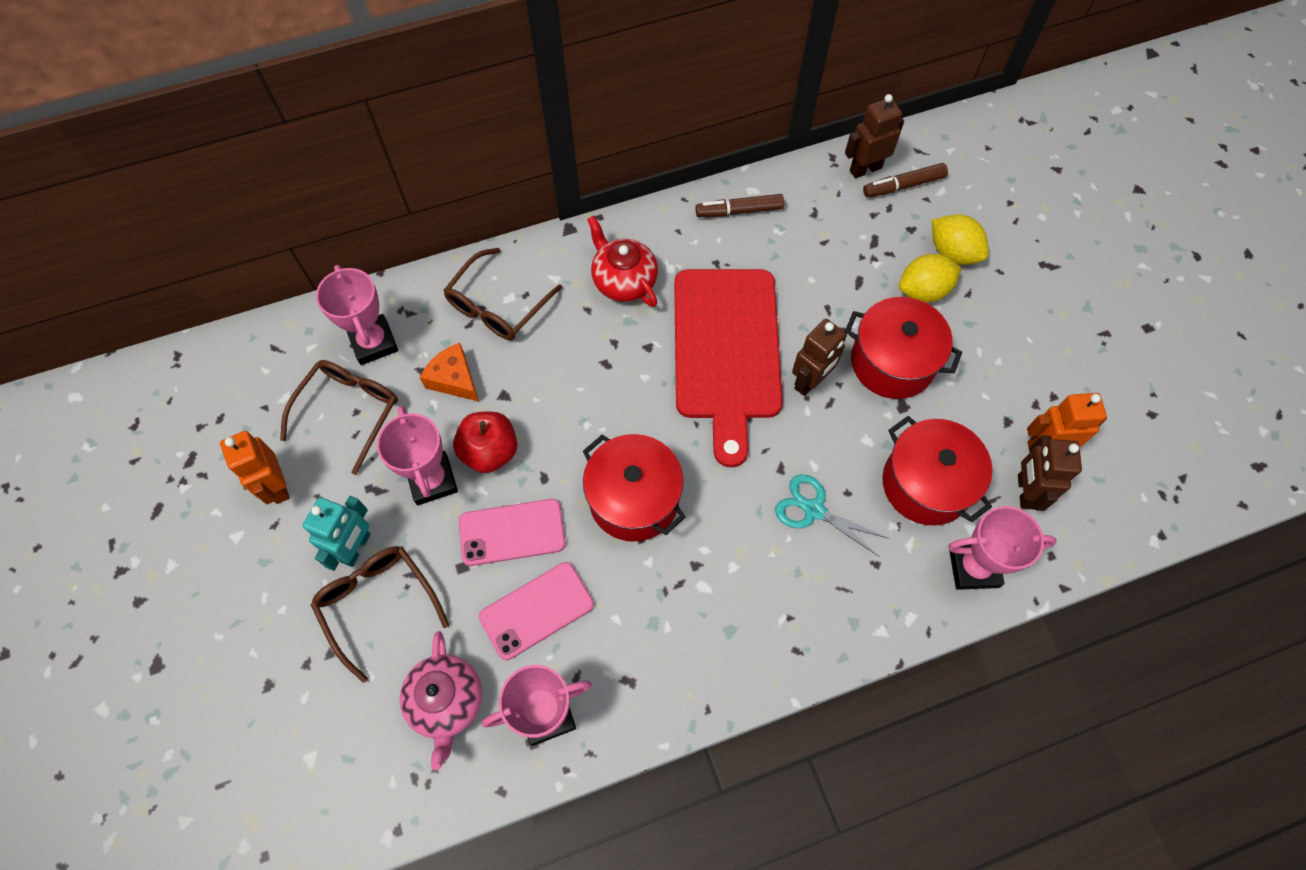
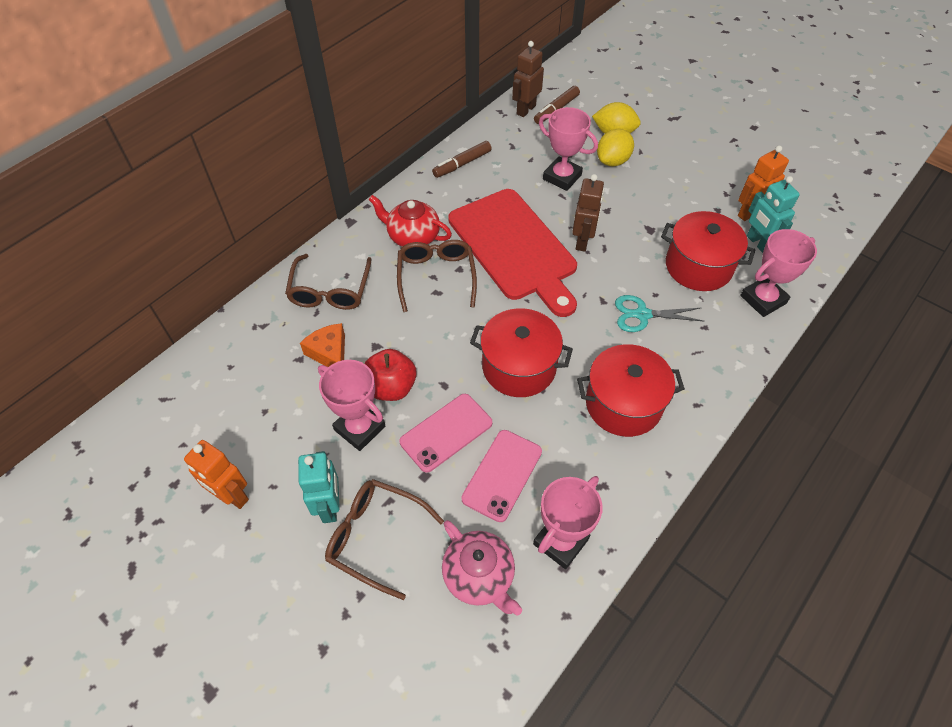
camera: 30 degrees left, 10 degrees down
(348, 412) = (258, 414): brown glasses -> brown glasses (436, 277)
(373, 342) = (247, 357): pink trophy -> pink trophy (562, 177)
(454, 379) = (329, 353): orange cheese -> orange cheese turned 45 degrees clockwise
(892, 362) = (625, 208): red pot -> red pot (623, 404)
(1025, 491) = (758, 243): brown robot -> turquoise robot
----------------
-- WHAT YOU SHOULD DO --
Exactly reproduce each entry, but drop the pictures.

-- FINISHED TASK --
camera: 30 degrees left, 10 degrees down
(348, 412) = (258, 414): brown glasses -> brown glasses (436, 277)
(373, 342) = (247, 357): pink trophy -> pink trophy (562, 177)
(454, 379) = (329, 353): orange cheese -> orange cheese turned 45 degrees clockwise
(892, 362) = (625, 208): red pot -> red pot (623, 404)
(1025, 491) = (758, 243): brown robot -> turquoise robot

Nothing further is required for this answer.